**Instructions for the task**: Quote the entries that follow exactly, leaving none out.
#####
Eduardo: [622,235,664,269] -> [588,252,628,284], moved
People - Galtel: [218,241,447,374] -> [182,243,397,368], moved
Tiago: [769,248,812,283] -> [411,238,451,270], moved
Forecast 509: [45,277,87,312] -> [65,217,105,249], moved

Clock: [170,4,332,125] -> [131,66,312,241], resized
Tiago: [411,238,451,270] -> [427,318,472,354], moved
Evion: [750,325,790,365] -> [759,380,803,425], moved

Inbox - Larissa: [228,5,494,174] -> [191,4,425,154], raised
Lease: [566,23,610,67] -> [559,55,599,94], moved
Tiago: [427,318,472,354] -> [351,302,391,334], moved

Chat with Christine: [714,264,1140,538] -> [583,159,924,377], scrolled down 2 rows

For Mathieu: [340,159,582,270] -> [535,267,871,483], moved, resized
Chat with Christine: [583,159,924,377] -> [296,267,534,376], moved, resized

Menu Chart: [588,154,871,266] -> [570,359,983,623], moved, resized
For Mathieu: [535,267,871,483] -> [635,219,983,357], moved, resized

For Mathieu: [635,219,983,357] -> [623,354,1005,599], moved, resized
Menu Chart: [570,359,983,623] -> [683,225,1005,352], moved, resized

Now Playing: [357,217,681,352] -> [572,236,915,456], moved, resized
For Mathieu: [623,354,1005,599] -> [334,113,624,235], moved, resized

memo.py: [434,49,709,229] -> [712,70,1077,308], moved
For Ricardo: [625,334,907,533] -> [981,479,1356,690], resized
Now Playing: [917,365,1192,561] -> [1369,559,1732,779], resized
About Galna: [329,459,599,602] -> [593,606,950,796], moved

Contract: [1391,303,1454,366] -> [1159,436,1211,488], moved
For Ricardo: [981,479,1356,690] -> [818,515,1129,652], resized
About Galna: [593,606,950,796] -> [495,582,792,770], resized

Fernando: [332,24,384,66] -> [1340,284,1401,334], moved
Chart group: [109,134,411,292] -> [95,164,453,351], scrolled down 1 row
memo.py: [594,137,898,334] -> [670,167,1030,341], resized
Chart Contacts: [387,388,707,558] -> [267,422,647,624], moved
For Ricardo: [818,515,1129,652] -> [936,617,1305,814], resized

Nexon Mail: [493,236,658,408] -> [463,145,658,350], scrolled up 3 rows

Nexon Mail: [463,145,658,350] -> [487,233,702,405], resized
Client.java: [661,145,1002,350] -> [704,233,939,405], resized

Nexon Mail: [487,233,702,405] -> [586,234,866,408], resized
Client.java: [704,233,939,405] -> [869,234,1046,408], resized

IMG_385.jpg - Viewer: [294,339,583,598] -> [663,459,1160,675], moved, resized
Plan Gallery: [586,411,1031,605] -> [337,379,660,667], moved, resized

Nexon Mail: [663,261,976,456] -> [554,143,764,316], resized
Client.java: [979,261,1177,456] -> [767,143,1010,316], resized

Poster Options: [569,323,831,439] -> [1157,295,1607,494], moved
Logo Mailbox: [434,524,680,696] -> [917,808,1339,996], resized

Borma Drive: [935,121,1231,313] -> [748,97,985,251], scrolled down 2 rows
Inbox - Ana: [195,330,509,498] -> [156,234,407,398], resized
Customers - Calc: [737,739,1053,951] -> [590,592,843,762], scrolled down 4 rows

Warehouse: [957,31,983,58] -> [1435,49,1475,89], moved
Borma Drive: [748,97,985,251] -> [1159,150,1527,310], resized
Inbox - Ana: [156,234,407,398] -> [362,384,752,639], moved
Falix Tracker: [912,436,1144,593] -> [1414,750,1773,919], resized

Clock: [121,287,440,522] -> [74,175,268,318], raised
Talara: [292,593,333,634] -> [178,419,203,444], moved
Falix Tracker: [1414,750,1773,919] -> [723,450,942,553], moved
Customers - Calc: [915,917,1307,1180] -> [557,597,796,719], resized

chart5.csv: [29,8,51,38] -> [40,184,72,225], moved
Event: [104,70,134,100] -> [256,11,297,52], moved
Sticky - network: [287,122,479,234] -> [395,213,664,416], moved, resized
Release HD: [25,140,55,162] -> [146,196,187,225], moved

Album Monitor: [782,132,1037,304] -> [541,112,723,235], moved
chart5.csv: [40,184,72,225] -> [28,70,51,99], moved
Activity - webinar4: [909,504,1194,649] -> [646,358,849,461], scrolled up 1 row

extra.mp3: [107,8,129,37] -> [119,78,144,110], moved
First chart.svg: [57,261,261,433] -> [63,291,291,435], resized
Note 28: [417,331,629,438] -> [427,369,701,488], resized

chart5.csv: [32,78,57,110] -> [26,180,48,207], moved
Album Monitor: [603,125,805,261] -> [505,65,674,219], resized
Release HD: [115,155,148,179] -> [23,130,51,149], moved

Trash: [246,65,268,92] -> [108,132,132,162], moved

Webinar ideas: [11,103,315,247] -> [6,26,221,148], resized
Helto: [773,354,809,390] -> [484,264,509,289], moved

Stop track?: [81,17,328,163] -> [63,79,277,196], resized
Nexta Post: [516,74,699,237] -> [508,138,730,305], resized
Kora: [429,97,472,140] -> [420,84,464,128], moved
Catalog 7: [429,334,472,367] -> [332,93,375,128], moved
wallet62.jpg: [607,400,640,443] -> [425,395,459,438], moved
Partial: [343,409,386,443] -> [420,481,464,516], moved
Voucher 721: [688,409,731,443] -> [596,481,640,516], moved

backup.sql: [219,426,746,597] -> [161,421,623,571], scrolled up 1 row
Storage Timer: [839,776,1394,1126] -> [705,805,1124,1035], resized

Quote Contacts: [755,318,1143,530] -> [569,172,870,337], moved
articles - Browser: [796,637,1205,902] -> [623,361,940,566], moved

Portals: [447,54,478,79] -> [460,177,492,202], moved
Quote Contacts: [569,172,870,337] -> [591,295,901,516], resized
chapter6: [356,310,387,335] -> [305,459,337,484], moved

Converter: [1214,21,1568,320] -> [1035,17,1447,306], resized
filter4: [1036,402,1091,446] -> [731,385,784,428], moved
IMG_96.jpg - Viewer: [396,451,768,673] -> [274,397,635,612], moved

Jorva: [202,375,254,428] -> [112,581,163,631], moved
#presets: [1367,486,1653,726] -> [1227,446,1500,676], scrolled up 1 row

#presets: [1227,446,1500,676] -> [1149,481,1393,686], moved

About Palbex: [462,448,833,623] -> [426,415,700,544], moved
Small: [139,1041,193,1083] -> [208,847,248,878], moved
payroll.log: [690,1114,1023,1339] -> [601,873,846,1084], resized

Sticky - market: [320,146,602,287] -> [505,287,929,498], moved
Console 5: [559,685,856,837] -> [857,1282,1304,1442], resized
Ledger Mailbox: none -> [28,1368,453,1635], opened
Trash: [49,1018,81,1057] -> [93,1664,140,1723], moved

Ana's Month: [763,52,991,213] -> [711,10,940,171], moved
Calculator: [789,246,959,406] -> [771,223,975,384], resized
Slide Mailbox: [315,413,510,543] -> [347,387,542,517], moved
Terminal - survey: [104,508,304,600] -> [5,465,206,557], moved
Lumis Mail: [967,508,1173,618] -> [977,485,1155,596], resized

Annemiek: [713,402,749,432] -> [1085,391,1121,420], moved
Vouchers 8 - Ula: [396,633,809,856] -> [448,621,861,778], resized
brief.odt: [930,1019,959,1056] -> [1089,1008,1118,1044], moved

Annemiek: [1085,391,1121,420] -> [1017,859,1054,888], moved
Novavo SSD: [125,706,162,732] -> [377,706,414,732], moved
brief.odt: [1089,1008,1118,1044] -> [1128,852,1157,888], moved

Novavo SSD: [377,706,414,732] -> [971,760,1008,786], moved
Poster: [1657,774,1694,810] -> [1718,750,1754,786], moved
#####
**Solution to this exercise**:
Eduardo: [622,235,664,269] -> [588,252,628,284], moved
People - Galtel: [218,241,447,374] -> [182,243,397,368], moved
Tiago: [769,248,812,283] -> [411,238,451,270], moved
Forecast 509: [45,277,87,312] -> [65,217,105,249], moved

Clock: [170,4,332,125] -> [131,66,312,241], resized
Tiago: [411,238,451,270] -> [427,318,472,354], moved
Evion: [750,325,790,365] -> [759,380,803,425], moved

Inbox - Larissa: [228,5,494,174] -> [191,4,425,154], raised
Lease: [566,23,610,67] -> [559,55,599,94], moved
Tiago: [427,318,472,354] -> [351,302,391,334], moved

Chat with Christine: [714,264,1140,538] -> [583,159,924,377], scrolled down 2 rows

For Mathieu: [340,159,582,270] -> [535,267,871,483], moved, resized
Chat with Christine: [583,159,924,377] -> [296,267,534,376], moved, resized

Menu Chart: [588,154,871,266] -> [570,359,983,623], moved, resized
For Mathieu: [535,267,871,483] -> [635,219,983,357], moved, resized

For Mathieu: [635,219,983,357] -> [623,354,1005,599], moved, resized
Menu Chart: [570,359,983,623] -> [683,225,1005,352], moved, resized

Now Playing: [357,217,681,352] -> [572,236,915,456], moved, resized
For Mathieu: [623,354,1005,599] -> [334,113,624,235], moved, resized

memo.py: [434,49,709,229] -> [712,70,1077,308], moved
For Ricardo: [625,334,907,533] -> [981,479,1356,690], resized
Now Playing: [917,365,1192,561] -> [1369,559,1732,779], resized
About Galna: [329,459,599,602] -> [593,606,950,796], moved

Contract: [1391,303,1454,366] -> [1159,436,1211,488], moved
For Ricardo: [981,479,1356,690] -> [818,515,1129,652], resized
About Galna: [593,606,950,796] -> [495,582,792,770], resized

Fernando: [332,24,384,66] -> [1340,284,1401,334], moved
Chart group: [109,134,411,292] -> [95,164,453,351], scrolled down 1 row
memo.py: [594,137,898,334] -> [670,167,1030,341], resized
Chart Contacts: [387,388,707,558] -> [267,422,647,624], moved
For Ricardo: [818,515,1129,652] -> [936,617,1305,814], resized

Nexon Mail: [493,236,658,408] -> [463,145,658,350], scrolled up 3 rows

Nexon Mail: [463,145,658,350] -> [487,233,702,405], resized
Client.java: [661,145,1002,350] -> [704,233,939,405], resized

Nexon Mail: [487,233,702,405] -> [586,234,866,408], resized
Client.java: [704,233,939,405] -> [869,234,1046,408], resized

IMG_385.jpg - Viewer: [294,339,583,598] -> [663,459,1160,675], moved, resized
Plan Gallery: [586,411,1031,605] -> [337,379,660,667], moved, resized

Nexon Mail: [663,261,976,456] -> [554,143,764,316], resized
Client.java: [979,261,1177,456] -> [767,143,1010,316], resized

Poster Options: [569,323,831,439] -> [1157,295,1607,494], moved
Logo Mailbox: [434,524,680,696] -> [917,808,1339,996], resized

Borma Drive: [935,121,1231,313] -> [748,97,985,251], scrolled down 2 rows
Inbox - Ana: [195,330,509,498] -> [156,234,407,398], resized
Customers - Calc: [737,739,1053,951] -> [590,592,843,762], scrolled down 4 rows

Warehouse: [957,31,983,58] -> [1435,49,1475,89], moved
Borma Drive: [748,97,985,251] -> [1159,150,1527,310], resized
Inbox - Ana: [156,234,407,398] -> [362,384,752,639], moved
Falix Tracker: [912,436,1144,593] -> [1414,750,1773,919], resized

Clock: [121,287,440,522] -> [74,175,268,318], raised
Talara: [292,593,333,634] -> [178,419,203,444], moved
Falix Tracker: [1414,750,1773,919] -> [723,450,942,553], moved
Customers - Calc: [915,917,1307,1180] -> [557,597,796,719], resized

chart5.csv: [29,8,51,38] -> [40,184,72,225], moved
Event: [104,70,134,100] -> [256,11,297,52], moved
Sticky - network: [287,122,479,234] -> [395,213,664,416], moved, resized
Release HD: [25,140,55,162] -> [146,196,187,225], moved

Album Monitor: [782,132,1037,304] -> [541,112,723,235], moved
chart5.csv: [40,184,72,225] -> [28,70,51,99], moved
Activity - webinar4: [909,504,1194,649] -> [646,358,849,461], scrolled up 1 row

extra.mp3: [107,8,129,37] -> [119,78,144,110], moved
First chart.svg: [57,261,261,433] -> [63,291,291,435], resized
Note 28: [417,331,629,438] -> [427,369,701,488], resized

chart5.csv: [32,78,57,110] -> [26,180,48,207], moved
Album Monitor: [603,125,805,261] -> [505,65,674,219], resized
Release HD: [115,155,148,179] -> [23,130,51,149], moved

Trash: [246,65,268,92] -> [108,132,132,162], moved

Webinar ideas: [11,103,315,247] -> [6,26,221,148], resized
Helto: [773,354,809,390] -> [484,264,509,289], moved

Stop track?: [81,17,328,163] -> [63,79,277,196], resized
Nexta Post: [516,74,699,237] -> [508,138,730,305], resized
Kora: [429,97,472,140] -> [420,84,464,128], moved
Catalog 7: [429,334,472,367] -> [332,93,375,128], moved
wallet62.jpg: [607,400,640,443] -> [425,395,459,438], moved
Partial: [343,409,386,443] -> [420,481,464,516], moved
Voucher 721: [688,409,731,443] -> [596,481,640,516], moved

backup.sql: [219,426,746,597] -> [161,421,623,571], scrolled up 1 row
Storage Timer: [839,776,1394,1126] -> [705,805,1124,1035], resized

Quote Contacts: [755,318,1143,530] -> [569,172,870,337], moved
articles - Browser: [796,637,1205,902] -> [623,361,940,566], moved

Portals: [447,54,478,79] -> [460,177,492,202], moved
Quote Contacts: [569,172,870,337] -> [591,295,901,516], resized
chapter6: [356,310,387,335] -> [305,459,337,484], moved

Converter: [1214,21,1568,320] -> [1035,17,1447,306], resized
filter4: [1036,402,1091,446] -> [731,385,784,428], moved
IMG_96.jpg - Viewer: [396,451,768,673] -> [274,397,635,612], moved

Jorva: [202,375,254,428] -> [112,581,163,631], moved
#presets: [1367,486,1653,726] -> [1227,446,1500,676], scrolled up 1 row

#presets: [1227,446,1500,676] -> [1149,481,1393,686], moved

About Palbex: [462,448,833,623] -> [426,415,700,544], moved
Small: [139,1041,193,1083] -> [208,847,248,878], moved
payroll.log: [690,1114,1023,1339] -> [601,873,846,1084], resized

Sticky - market: [320,146,602,287] -> [505,287,929,498], moved
Console 5: [559,685,856,837] -> [857,1282,1304,1442], resized
Ledger Mailbox: none -> [28,1368,453,1635], opened
Trash: [49,1018,81,1057] -> [93,1664,140,1723], moved

Ana's Month: [763,52,991,213] -> [711,10,940,171], moved
Calculator: [789,246,959,406] -> [771,223,975,384], resized
Slide Mailbox: [315,413,510,543] -> [347,387,542,517], moved
Terminal - survey: [104,508,304,600] -> [5,465,206,557], moved
Lumis Mail: [967,508,1173,618] -> [977,485,1155,596], resized

Annemiek: [713,402,749,432] -> [1085,391,1121,420], moved
Vouchers 8 - Ula: [396,633,809,856] -> [448,621,861,778], resized
brief.odt: [930,1019,959,1056] -> [1089,1008,1118,1044], moved

Annemiek: [1085,391,1121,420] -> [1017,859,1054,888], moved
Novavo SSD: [125,706,162,732] -> [377,706,414,732], moved
brief.odt: [1089,1008,1118,1044] -> [1128,852,1157,888], moved

Novavo SSD: [377,706,414,732] -> [971,760,1008,786], moved
Poster: [1657,774,1694,810] -> [1718,750,1754,786], moved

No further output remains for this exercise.